→ TRY IT
Reproduce exactly, from the data that follows, the line with "black tile A5:B5", the line with "cyan round brick", and every line that lies between them.

→ EXCERPTED RECORDS

****

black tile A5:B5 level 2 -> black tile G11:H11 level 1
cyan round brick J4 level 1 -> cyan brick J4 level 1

****

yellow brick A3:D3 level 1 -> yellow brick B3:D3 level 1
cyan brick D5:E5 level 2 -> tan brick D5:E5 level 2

****

→ FINISHED EXERCISE
black tile A5:B5 level 2 -> black tile G11:H11 level 1
cyan round brick J4 level 1 -> cyan brick J4 level 1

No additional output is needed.